Object state change records:
§ §
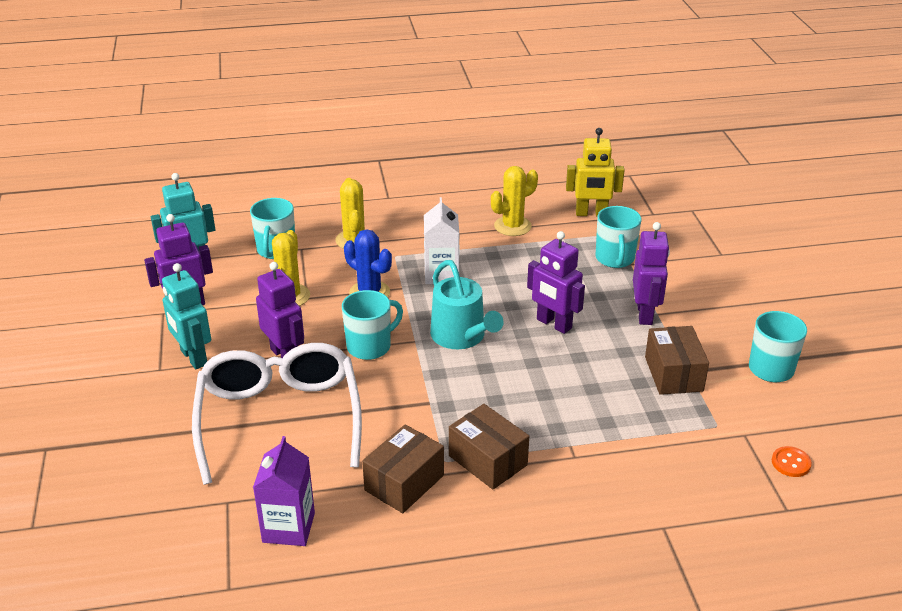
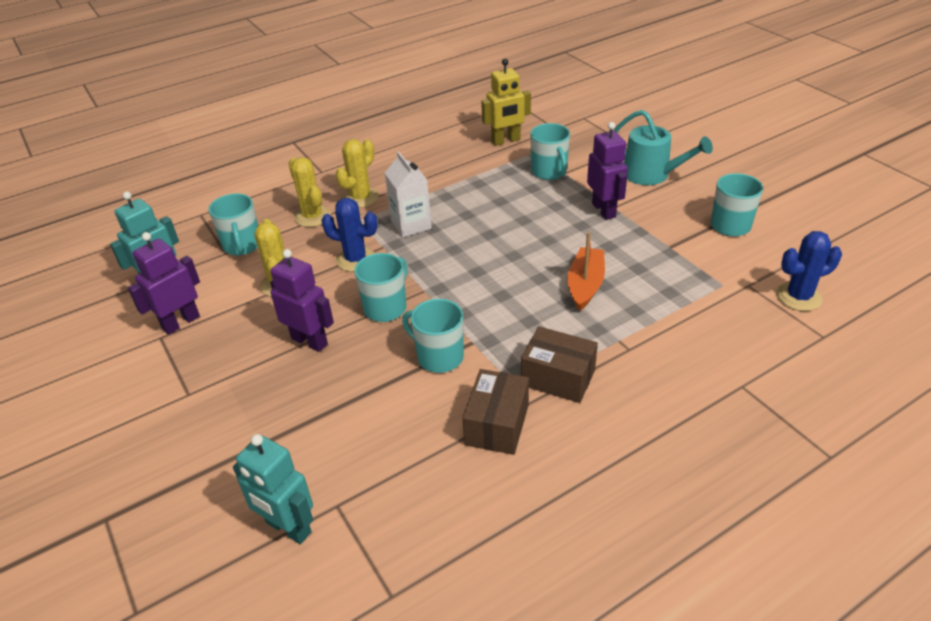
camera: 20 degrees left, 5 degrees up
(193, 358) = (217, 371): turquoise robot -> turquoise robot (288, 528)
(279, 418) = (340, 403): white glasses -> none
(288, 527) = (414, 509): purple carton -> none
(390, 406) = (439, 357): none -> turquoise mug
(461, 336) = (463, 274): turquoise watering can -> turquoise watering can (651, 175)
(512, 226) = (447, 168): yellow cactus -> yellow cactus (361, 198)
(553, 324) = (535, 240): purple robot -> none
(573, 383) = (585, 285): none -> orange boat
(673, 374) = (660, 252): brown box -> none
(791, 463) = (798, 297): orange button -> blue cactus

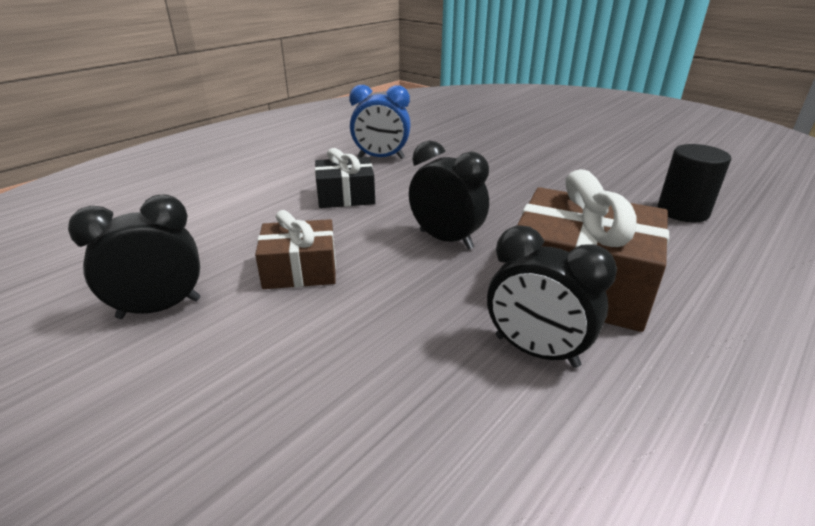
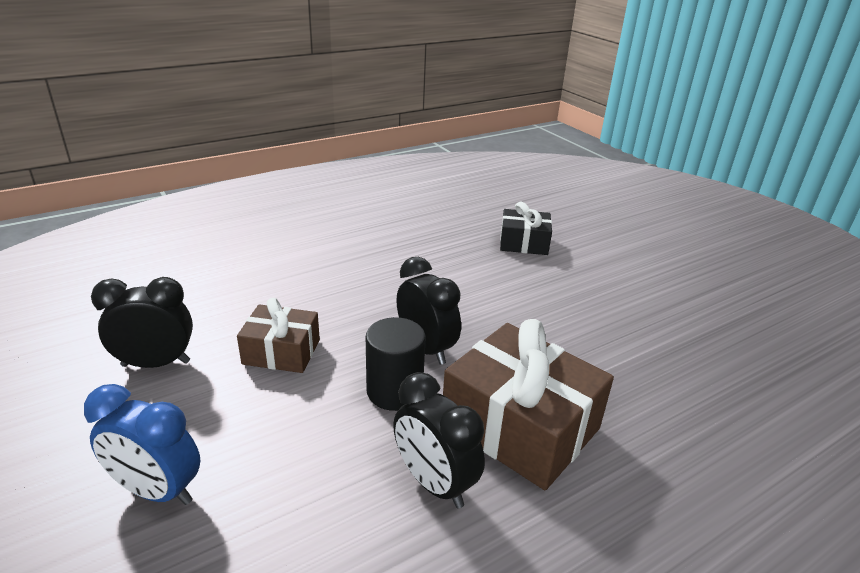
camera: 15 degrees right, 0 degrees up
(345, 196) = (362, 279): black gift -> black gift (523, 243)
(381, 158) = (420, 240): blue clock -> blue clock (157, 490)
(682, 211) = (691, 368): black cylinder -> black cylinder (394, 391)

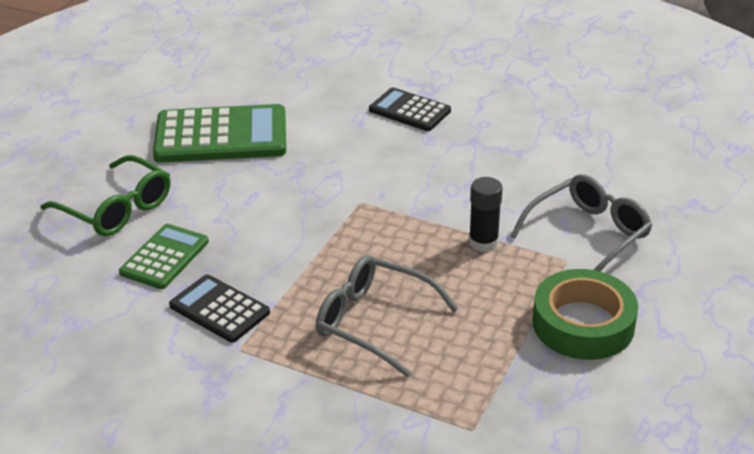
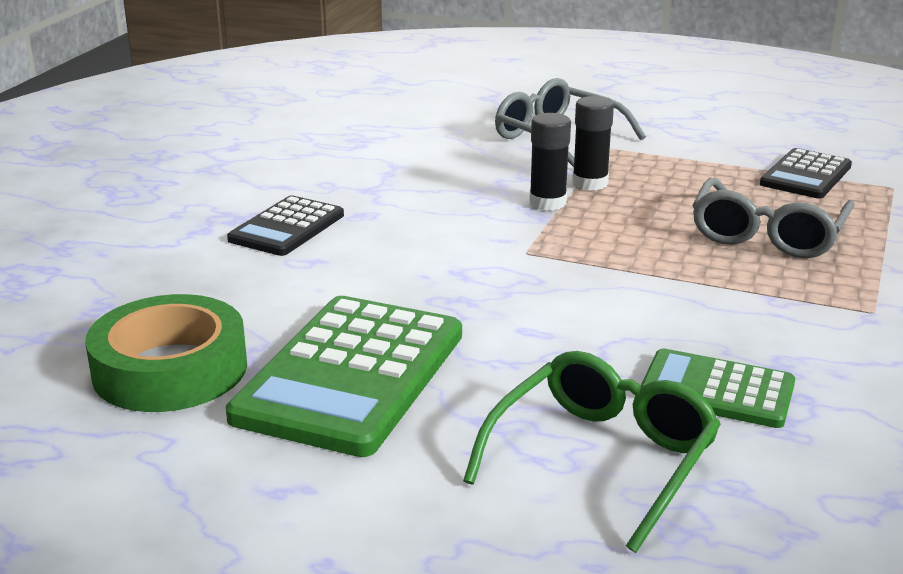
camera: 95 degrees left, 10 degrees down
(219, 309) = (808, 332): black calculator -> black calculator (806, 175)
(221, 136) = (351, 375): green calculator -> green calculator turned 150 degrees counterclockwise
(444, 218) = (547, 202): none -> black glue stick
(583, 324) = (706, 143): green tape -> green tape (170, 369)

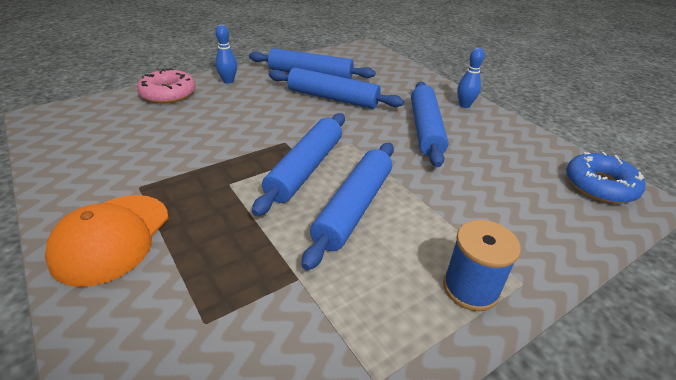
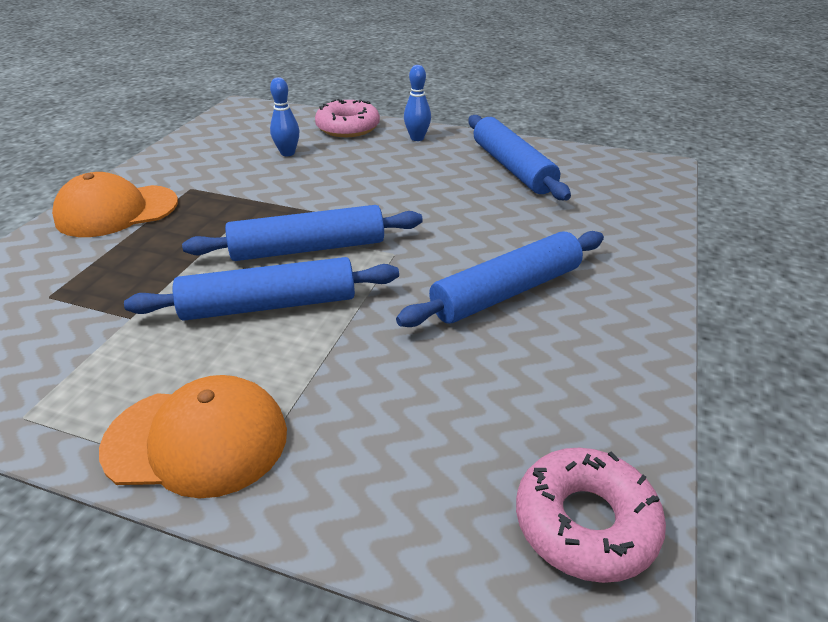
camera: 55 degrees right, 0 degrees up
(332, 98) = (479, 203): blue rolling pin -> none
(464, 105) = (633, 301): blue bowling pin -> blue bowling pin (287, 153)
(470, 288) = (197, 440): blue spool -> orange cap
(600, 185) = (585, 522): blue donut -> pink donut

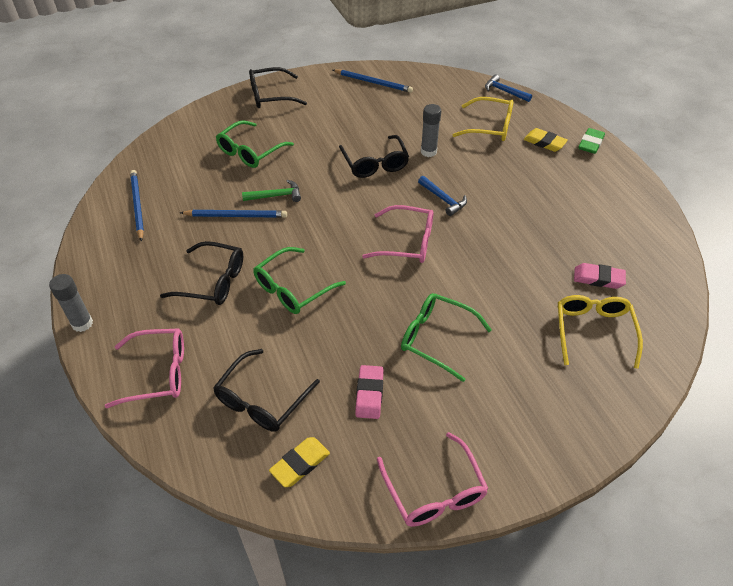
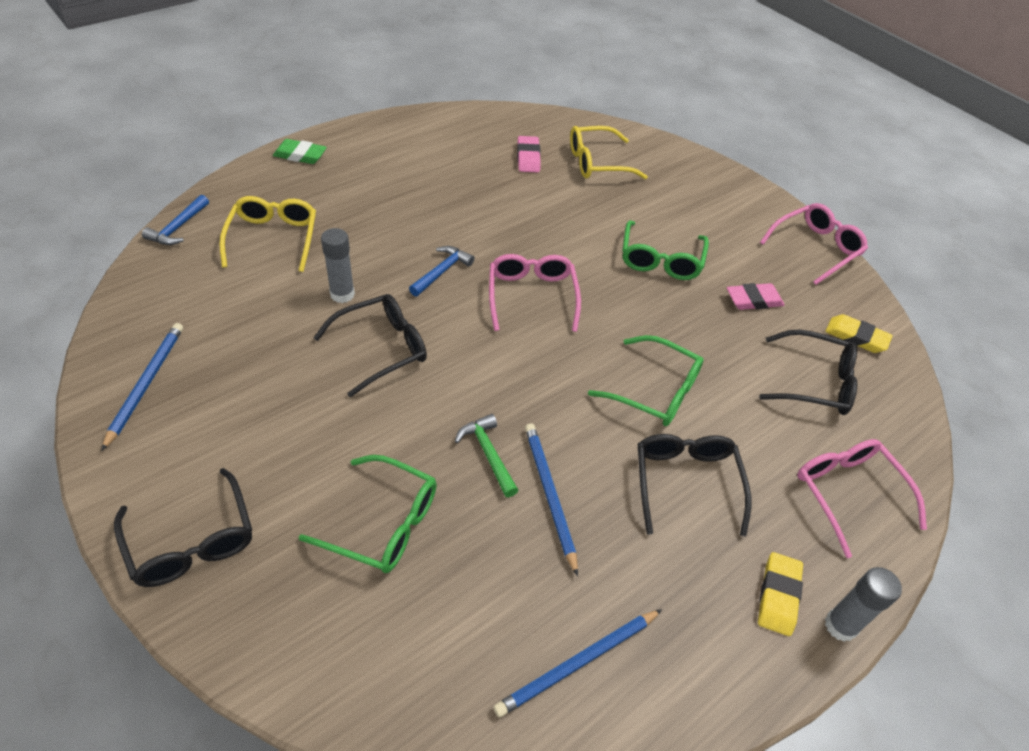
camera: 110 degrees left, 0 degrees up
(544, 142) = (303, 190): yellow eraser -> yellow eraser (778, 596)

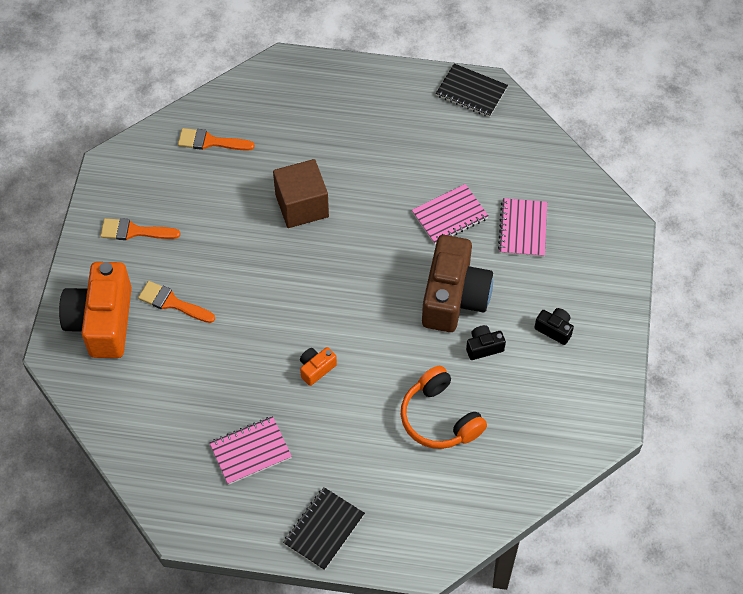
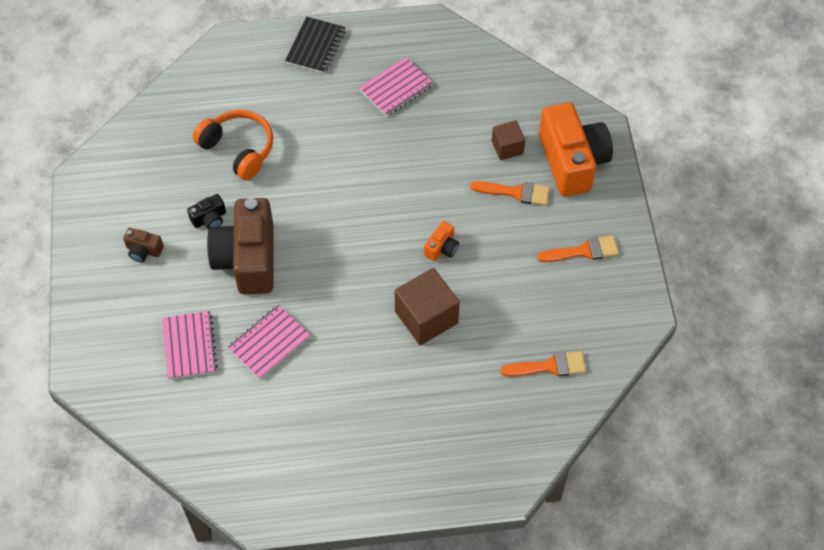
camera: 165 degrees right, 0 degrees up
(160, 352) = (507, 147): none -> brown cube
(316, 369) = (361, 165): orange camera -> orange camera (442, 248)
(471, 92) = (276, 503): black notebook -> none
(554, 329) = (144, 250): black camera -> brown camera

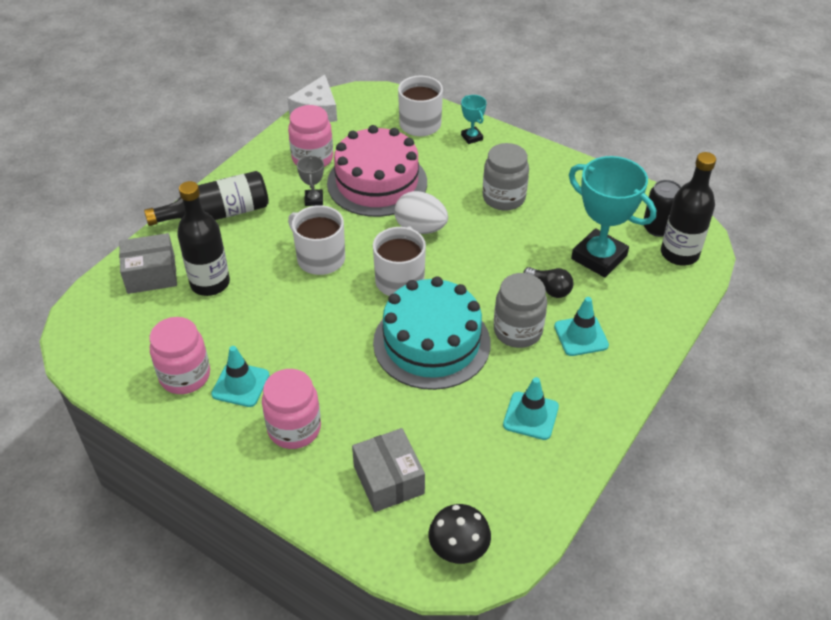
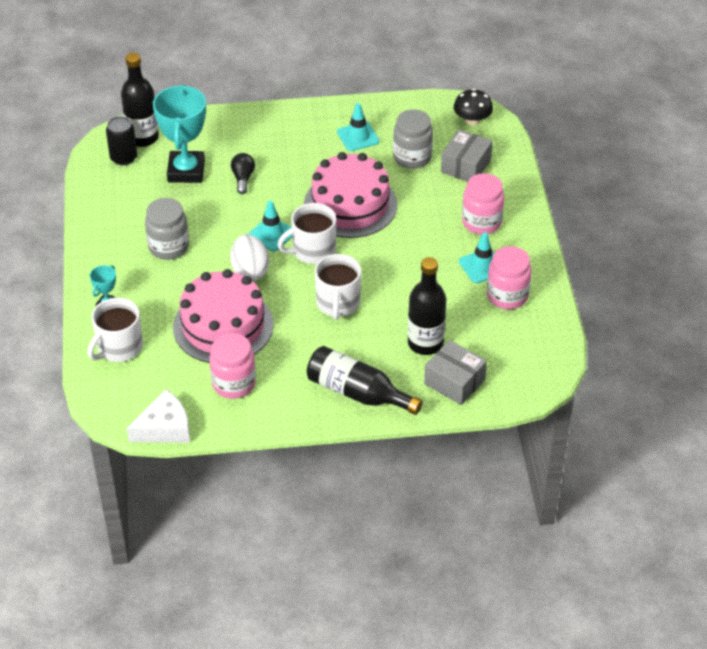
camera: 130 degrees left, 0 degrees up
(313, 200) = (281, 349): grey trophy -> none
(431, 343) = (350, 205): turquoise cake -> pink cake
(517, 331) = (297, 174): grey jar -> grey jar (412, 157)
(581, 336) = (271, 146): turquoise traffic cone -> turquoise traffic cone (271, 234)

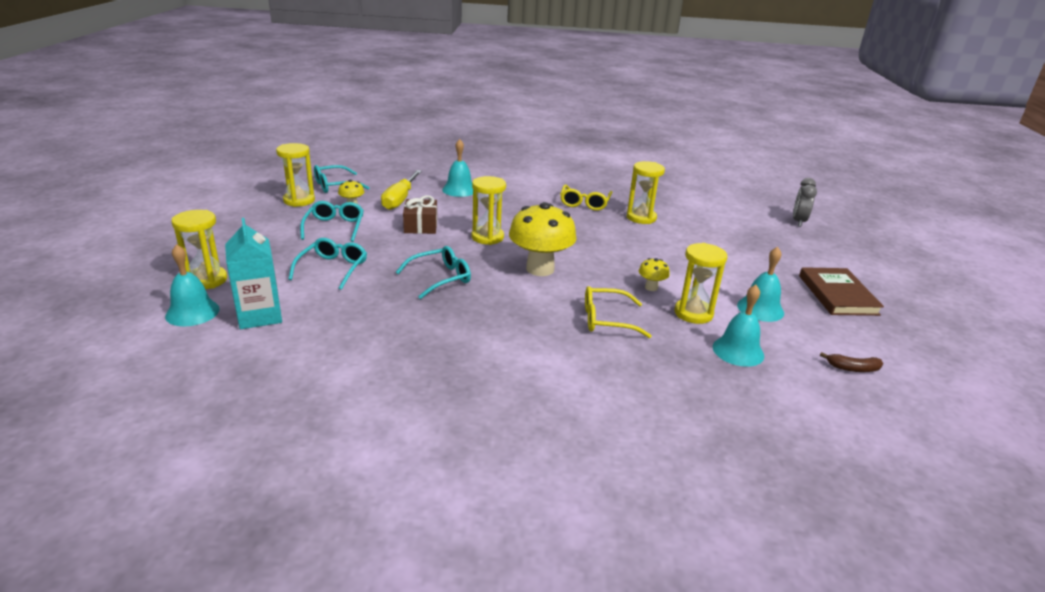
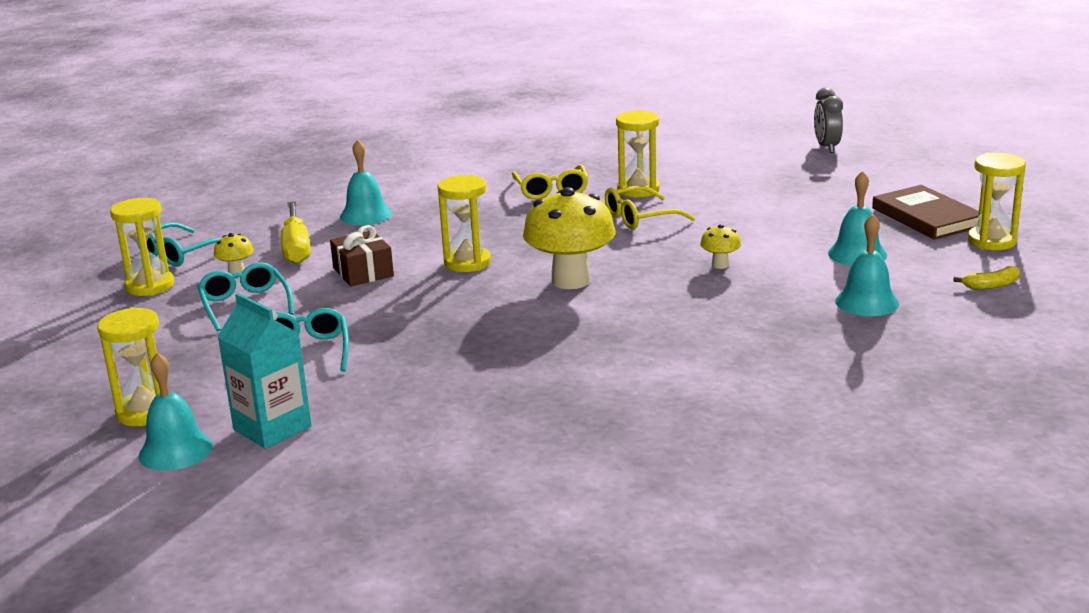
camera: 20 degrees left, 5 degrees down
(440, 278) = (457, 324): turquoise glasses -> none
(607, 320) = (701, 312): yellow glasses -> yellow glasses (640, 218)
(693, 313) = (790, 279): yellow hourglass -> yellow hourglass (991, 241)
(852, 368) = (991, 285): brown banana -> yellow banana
§ §
WHAT IS NEEDED: Please report the number of lines in the data that include the word "cactus", and add no other text.

SOLUTION TO THIS PROBLEM: 2